▶ Study material
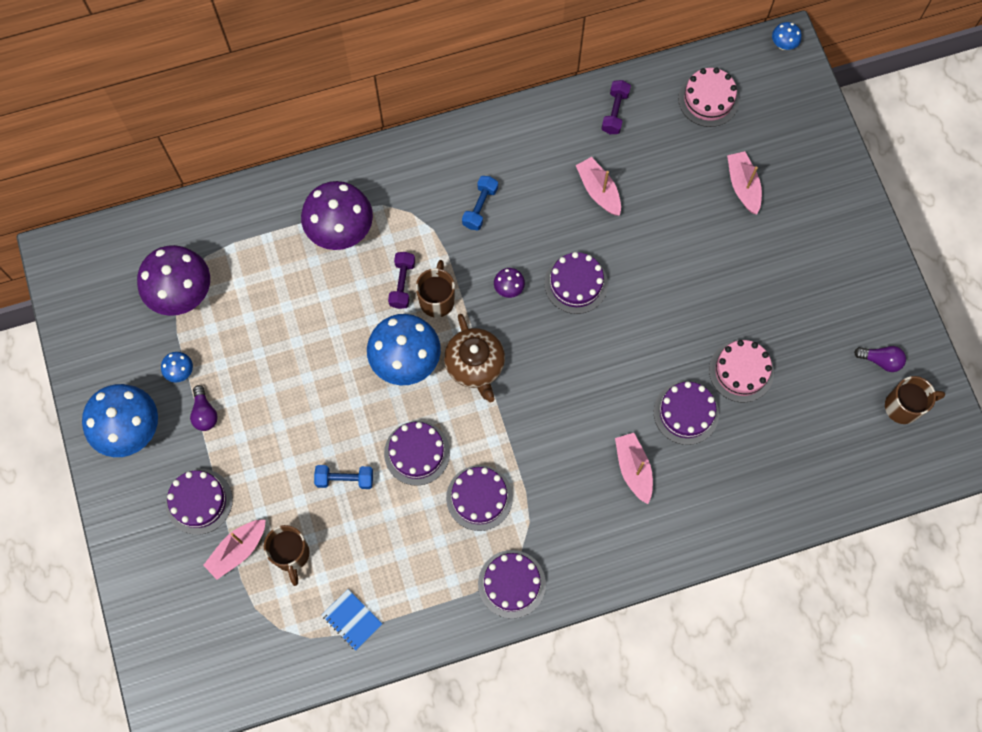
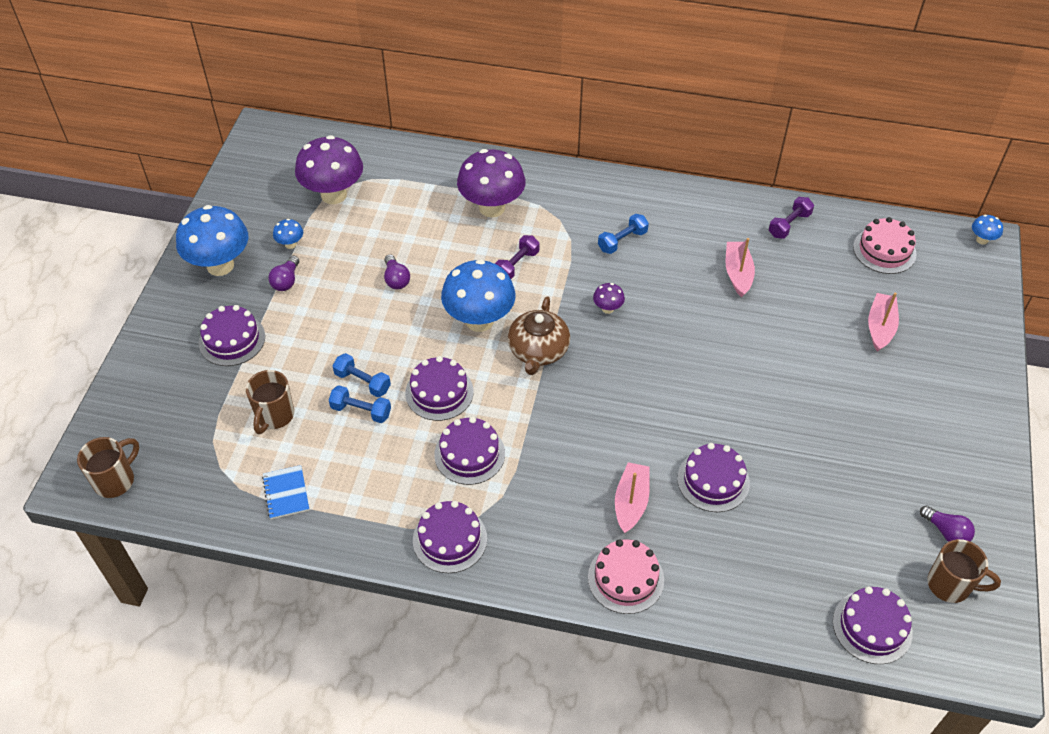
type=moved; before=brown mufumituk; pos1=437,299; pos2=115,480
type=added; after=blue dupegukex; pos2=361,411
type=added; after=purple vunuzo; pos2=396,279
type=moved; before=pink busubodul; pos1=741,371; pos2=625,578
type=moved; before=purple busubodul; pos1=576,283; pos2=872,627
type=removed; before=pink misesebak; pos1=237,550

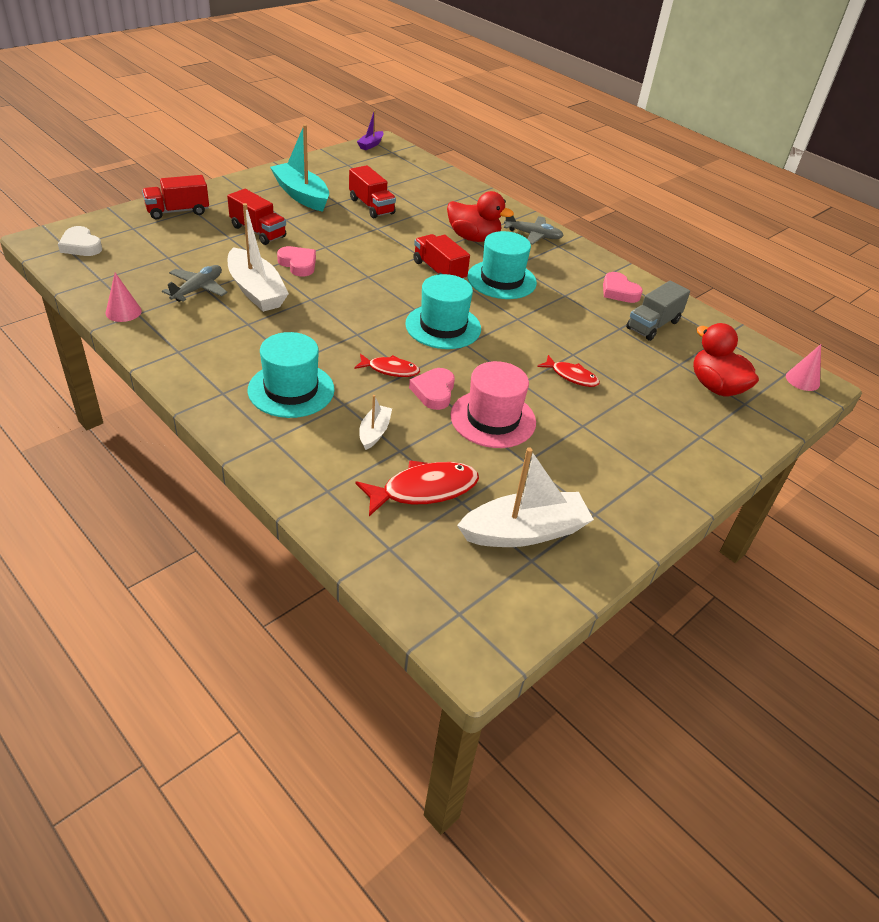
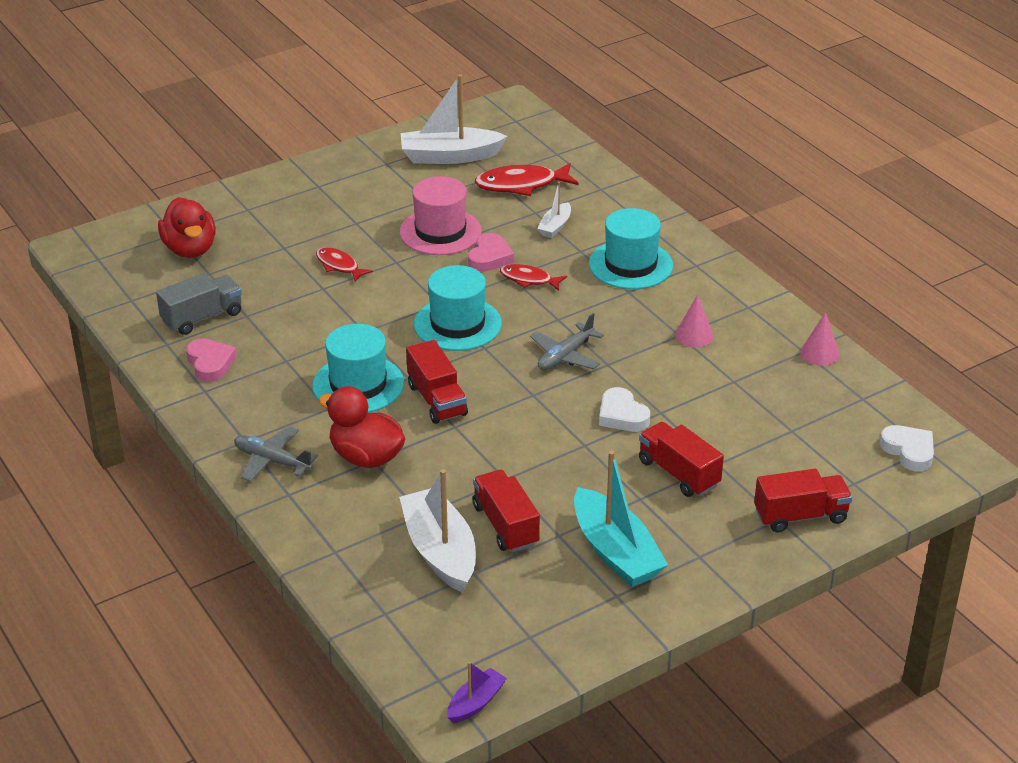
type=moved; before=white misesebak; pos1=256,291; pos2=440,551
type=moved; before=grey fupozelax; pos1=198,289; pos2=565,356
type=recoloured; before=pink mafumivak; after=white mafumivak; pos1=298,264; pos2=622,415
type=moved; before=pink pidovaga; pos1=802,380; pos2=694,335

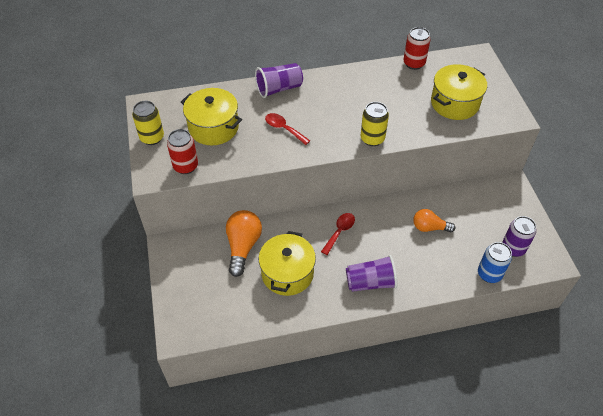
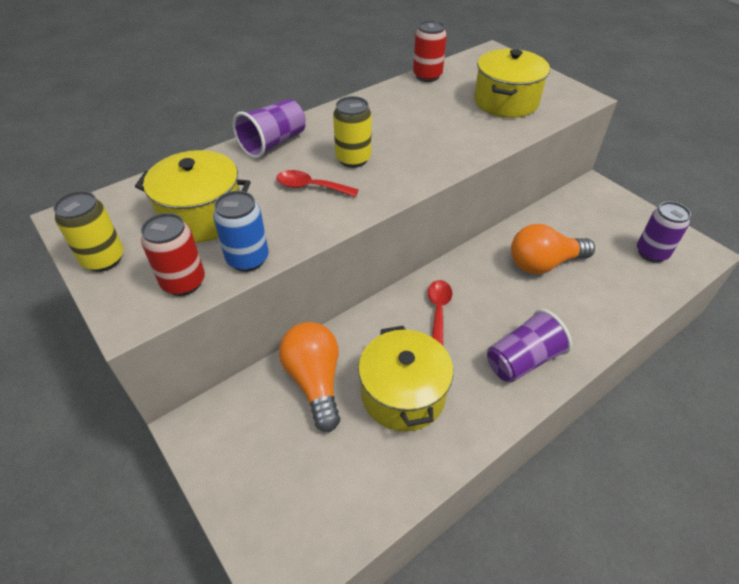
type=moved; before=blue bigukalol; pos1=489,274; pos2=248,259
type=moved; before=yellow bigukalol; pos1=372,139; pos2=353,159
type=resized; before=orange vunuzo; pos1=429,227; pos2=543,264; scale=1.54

▶ Exercise goal
Copy nothing but the lines from the line that contains "type=moved; before=purple busubodul;" through the end of the listing, exactly, and keep pictures out of it.

▶ Problem solution
type=moved; before=purple busubodul; pos1=576,283; pos2=872,627
type=removed; before=pink misesebak; pos1=237,550

type=moved; before=white misesebak; pos1=256,291; pos2=440,551
type=moved; before=grey fupozelax; pos1=198,289; pos2=565,356
type=recoloured; before=pink mafumivak; after=white mafumivak; pos1=298,264; pos2=622,415
type=moved; before=pink pidovaga; pos1=802,380; pos2=694,335

type=moved; before=blue bigukalol; pos1=489,274; pos2=248,259
type=moved; before=yellow bigukalol; pos1=372,139; pos2=353,159
type=resized; before=orange vunuzo; pos1=429,227; pos2=543,264; scale=1.54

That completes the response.